Problem to work on »
Starting with the first line of the data that follows, transcribe every line verbatim until the line containing "camera: 20 degrees right, 10 degrees down" has been transcribed.

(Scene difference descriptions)

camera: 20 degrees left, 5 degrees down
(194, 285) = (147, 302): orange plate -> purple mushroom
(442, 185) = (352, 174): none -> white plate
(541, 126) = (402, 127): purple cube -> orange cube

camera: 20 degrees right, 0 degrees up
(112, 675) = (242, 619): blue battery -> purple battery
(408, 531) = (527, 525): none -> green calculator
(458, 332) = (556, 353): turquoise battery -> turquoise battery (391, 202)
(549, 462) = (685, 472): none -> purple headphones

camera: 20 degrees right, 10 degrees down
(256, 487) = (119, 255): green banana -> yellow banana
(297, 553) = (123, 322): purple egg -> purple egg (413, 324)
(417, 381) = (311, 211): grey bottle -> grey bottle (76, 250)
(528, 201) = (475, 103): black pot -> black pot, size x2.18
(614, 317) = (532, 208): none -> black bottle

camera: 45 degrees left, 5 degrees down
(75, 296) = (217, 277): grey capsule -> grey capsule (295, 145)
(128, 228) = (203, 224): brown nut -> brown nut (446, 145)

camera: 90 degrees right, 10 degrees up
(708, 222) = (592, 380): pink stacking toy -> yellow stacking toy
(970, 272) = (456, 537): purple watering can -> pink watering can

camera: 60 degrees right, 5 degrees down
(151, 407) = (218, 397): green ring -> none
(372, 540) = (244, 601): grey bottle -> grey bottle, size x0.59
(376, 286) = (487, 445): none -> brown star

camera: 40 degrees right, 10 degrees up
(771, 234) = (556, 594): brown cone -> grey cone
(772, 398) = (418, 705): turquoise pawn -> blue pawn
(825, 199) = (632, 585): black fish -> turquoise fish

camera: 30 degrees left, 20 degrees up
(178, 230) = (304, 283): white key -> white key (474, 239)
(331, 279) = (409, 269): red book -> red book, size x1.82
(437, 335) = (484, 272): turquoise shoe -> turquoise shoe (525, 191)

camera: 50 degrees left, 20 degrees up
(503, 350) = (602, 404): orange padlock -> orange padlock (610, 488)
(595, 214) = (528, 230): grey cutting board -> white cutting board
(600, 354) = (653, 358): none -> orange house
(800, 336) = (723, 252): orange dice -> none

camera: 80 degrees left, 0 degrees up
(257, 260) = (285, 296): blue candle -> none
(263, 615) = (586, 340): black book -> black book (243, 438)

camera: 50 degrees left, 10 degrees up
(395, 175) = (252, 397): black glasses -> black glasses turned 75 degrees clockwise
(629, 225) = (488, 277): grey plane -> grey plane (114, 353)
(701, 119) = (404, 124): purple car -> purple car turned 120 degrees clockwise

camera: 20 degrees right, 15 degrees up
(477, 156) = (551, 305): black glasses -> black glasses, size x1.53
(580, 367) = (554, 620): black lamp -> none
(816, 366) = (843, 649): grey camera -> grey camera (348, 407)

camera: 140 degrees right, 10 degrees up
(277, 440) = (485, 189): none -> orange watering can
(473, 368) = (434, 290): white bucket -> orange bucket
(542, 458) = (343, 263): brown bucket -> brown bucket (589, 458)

Written response »
camera: 20 degrees left, 5 degrees down
(194, 285) = (147, 302): orange plate -> purple mushroom
(442, 185) = (352, 174): none -> white plate
(541, 126) = (402, 127): purple cube -> orange cube

camera: 20 degrees right, 0 degrees up
(112, 675) = (242, 619): blue battery -> purple battery
(408, 531) = (527, 525): none -> green calculator
(458, 332) = (556, 353): turquoise battery -> turquoise battery (391, 202)
(549, 462) = (685, 472): none -> purple headphones

camera: 20 degrees right, 10 degrees down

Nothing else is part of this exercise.